Request:
Across the entries below, count the lines in which the word "breast" occurs. Reply with the count alone.

— begin Dataset extract —

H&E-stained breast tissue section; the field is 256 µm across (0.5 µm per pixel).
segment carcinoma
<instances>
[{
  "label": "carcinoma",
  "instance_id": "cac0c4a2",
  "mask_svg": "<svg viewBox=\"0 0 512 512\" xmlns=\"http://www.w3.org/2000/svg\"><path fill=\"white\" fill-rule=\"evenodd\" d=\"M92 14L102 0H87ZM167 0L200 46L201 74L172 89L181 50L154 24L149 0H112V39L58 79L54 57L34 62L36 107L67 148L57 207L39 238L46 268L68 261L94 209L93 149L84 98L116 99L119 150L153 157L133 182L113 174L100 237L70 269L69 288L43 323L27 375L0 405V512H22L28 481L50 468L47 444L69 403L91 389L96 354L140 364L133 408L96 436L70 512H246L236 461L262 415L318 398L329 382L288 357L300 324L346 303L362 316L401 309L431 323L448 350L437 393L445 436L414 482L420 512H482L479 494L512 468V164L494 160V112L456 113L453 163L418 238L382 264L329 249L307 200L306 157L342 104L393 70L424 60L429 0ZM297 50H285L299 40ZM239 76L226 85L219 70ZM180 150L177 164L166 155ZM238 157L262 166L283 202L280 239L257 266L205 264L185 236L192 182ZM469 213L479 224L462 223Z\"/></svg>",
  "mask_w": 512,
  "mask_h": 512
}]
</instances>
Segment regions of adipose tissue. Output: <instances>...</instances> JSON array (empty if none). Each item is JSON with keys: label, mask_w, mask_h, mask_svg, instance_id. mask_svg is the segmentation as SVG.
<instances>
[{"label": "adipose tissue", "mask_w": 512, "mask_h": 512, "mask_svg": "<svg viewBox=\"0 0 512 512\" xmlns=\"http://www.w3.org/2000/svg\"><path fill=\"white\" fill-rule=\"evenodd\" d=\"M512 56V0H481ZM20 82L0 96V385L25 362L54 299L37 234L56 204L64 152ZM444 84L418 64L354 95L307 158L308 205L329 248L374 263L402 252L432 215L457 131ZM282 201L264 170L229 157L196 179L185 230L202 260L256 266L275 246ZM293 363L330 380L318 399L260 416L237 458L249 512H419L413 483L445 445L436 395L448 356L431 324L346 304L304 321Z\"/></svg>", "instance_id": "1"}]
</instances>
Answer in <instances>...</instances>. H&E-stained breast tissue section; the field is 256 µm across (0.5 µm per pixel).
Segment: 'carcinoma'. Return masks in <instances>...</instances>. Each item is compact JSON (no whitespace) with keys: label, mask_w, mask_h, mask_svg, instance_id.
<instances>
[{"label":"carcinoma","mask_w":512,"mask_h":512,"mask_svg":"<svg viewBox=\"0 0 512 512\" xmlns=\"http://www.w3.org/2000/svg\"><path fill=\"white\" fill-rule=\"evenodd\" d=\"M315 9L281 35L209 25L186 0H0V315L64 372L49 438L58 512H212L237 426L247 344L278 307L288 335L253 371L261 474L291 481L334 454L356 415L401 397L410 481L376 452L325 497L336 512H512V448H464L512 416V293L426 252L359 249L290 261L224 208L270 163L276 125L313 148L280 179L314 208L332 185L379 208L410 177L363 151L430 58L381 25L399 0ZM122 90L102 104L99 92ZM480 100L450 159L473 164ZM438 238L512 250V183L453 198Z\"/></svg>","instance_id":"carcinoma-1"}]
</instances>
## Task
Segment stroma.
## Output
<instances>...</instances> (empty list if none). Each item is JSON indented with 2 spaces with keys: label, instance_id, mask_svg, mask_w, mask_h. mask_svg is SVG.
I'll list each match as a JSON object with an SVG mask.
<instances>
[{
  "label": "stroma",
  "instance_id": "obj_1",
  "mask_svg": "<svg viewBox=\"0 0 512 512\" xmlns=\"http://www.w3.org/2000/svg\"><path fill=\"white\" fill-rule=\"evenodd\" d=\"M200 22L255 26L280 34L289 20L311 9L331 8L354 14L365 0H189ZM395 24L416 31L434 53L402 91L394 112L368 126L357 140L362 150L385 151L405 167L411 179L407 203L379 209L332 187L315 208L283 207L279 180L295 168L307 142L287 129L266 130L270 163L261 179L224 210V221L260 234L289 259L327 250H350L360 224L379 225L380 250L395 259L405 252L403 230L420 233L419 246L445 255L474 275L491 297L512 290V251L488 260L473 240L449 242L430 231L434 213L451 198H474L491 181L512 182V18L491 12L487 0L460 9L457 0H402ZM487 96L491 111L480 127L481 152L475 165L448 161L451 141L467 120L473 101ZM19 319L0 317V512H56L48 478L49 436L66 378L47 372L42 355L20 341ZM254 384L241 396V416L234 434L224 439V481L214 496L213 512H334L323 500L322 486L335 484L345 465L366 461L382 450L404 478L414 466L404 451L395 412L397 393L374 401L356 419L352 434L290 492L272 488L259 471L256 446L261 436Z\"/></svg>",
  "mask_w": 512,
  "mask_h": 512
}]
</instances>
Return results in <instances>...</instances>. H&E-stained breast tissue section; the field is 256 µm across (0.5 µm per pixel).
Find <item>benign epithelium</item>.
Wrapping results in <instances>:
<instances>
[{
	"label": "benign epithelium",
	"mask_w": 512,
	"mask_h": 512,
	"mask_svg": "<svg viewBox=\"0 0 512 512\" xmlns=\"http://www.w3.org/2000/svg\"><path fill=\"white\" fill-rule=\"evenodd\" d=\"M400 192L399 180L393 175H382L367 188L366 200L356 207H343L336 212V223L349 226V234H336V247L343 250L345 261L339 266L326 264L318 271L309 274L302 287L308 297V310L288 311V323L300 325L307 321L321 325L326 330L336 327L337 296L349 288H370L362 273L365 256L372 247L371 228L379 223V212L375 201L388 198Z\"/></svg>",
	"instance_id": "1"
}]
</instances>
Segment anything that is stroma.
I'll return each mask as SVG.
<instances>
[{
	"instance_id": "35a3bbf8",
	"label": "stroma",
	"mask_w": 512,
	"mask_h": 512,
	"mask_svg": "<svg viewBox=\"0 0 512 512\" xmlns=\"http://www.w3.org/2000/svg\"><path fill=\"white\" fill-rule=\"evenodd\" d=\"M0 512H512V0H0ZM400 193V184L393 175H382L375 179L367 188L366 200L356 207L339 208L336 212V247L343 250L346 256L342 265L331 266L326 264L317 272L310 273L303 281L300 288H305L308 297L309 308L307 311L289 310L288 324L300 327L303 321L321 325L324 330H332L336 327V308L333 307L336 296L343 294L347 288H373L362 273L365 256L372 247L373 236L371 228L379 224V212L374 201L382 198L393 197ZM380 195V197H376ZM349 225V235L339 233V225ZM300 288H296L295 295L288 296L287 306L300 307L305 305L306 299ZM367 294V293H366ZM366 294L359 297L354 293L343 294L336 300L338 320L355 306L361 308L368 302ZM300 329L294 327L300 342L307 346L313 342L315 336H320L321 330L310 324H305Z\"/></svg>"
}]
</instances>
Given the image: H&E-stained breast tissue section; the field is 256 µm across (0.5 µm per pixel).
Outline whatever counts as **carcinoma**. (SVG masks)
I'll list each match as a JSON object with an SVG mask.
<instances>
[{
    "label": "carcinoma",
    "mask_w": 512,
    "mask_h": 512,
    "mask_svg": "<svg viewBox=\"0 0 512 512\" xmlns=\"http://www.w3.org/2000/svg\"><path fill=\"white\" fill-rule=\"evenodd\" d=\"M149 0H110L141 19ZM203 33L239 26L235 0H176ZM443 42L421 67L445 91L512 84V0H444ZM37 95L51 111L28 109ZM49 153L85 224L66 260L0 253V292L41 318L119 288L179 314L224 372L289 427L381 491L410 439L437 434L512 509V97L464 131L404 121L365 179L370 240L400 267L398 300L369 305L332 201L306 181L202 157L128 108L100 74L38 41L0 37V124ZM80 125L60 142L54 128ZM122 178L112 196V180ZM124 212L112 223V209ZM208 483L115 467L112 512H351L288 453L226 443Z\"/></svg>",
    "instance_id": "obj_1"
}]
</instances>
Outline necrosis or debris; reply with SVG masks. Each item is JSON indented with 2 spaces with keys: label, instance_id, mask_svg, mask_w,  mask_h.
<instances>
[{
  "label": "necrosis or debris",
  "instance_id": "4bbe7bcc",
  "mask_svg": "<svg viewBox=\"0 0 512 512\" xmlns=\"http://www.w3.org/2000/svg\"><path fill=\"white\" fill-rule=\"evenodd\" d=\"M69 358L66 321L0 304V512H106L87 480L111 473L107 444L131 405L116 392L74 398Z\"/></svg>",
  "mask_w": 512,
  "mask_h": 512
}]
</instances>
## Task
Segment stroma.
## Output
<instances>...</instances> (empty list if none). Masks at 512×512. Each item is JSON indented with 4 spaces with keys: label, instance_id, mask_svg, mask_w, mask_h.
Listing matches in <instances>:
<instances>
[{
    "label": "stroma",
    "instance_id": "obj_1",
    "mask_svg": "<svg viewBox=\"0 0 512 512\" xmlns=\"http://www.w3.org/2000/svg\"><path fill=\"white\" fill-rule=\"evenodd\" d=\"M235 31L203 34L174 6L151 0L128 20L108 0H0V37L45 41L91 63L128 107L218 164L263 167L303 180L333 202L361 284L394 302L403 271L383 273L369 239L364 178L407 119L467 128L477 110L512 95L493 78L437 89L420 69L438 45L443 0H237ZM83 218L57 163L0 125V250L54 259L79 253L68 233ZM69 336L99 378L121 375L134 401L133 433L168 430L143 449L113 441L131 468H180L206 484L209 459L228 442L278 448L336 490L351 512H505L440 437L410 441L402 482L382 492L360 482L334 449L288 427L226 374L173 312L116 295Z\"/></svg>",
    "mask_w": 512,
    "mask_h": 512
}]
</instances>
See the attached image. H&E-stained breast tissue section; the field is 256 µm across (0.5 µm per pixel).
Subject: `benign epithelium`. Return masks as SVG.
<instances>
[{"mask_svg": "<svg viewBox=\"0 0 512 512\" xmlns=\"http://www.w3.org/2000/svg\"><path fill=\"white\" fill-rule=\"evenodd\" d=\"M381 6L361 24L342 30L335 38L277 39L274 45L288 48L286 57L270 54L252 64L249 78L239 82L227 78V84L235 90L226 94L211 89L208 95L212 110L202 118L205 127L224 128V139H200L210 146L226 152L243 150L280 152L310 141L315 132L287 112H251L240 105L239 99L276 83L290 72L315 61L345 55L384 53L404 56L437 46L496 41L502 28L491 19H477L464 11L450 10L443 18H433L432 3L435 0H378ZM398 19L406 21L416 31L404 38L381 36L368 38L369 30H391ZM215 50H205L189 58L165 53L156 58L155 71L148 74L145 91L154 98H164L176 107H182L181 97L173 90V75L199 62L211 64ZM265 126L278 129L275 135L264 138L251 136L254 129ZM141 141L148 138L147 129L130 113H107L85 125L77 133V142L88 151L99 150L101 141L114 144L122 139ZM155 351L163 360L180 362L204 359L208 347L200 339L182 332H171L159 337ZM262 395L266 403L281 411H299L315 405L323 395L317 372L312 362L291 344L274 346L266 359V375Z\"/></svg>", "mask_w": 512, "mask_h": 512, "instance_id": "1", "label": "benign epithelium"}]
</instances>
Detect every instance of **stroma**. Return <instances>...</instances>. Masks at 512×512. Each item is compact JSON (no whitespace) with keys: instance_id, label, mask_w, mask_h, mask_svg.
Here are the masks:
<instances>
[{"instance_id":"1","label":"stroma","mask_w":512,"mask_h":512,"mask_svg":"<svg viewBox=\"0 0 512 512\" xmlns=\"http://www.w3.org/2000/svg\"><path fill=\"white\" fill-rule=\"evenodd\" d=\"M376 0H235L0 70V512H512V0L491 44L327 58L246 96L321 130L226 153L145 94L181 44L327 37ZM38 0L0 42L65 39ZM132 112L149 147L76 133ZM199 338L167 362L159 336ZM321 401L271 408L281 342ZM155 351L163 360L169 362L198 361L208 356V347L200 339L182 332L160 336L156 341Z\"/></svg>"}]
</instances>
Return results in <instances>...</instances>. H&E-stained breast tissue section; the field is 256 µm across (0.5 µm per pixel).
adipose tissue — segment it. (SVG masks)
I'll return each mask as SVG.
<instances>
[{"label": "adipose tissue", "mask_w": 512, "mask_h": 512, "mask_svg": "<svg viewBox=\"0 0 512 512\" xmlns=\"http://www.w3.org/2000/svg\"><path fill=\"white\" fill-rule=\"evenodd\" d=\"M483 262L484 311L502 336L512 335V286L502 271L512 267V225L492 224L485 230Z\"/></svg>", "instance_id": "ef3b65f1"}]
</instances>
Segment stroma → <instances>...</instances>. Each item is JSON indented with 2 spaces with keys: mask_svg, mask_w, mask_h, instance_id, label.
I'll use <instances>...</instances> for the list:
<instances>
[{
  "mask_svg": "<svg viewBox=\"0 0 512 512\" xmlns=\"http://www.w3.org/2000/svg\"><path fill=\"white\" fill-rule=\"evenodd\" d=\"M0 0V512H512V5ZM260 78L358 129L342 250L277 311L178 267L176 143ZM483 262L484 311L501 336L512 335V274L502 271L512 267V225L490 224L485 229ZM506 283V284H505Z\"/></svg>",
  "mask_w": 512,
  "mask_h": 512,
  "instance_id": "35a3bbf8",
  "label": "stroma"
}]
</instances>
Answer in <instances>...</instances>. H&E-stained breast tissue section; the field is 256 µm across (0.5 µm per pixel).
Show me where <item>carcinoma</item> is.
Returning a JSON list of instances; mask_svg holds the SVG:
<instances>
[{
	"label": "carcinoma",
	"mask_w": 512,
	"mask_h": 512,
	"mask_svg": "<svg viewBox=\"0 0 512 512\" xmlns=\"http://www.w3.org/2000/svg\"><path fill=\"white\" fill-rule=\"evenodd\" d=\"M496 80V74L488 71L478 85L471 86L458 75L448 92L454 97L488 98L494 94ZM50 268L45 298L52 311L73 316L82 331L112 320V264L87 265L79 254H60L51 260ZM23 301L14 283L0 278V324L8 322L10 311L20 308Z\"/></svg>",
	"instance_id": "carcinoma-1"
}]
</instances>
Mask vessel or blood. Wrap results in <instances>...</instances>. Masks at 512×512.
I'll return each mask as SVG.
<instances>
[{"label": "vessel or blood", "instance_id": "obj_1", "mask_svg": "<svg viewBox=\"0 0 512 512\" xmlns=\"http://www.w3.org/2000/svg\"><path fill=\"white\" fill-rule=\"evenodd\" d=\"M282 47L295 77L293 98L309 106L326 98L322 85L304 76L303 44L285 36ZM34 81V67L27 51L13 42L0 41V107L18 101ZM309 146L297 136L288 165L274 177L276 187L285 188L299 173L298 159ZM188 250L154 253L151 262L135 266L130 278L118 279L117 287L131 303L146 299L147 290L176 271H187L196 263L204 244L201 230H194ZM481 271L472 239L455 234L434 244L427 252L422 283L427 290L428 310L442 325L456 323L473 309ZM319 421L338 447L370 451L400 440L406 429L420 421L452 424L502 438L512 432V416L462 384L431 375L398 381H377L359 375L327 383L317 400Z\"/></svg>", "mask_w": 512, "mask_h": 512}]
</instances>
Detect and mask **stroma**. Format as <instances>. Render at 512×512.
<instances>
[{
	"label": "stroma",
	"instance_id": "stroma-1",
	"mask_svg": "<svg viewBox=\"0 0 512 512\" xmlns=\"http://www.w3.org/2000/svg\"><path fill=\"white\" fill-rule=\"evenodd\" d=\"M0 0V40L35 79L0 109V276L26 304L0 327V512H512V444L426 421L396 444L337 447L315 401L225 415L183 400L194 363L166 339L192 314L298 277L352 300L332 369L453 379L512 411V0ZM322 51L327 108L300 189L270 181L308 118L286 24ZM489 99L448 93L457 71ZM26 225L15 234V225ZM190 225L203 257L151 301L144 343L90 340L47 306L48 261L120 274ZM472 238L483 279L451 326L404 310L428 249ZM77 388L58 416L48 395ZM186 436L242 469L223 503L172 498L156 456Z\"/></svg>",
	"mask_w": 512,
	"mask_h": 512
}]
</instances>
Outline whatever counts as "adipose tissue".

— end Dataset extract —

Final result:
7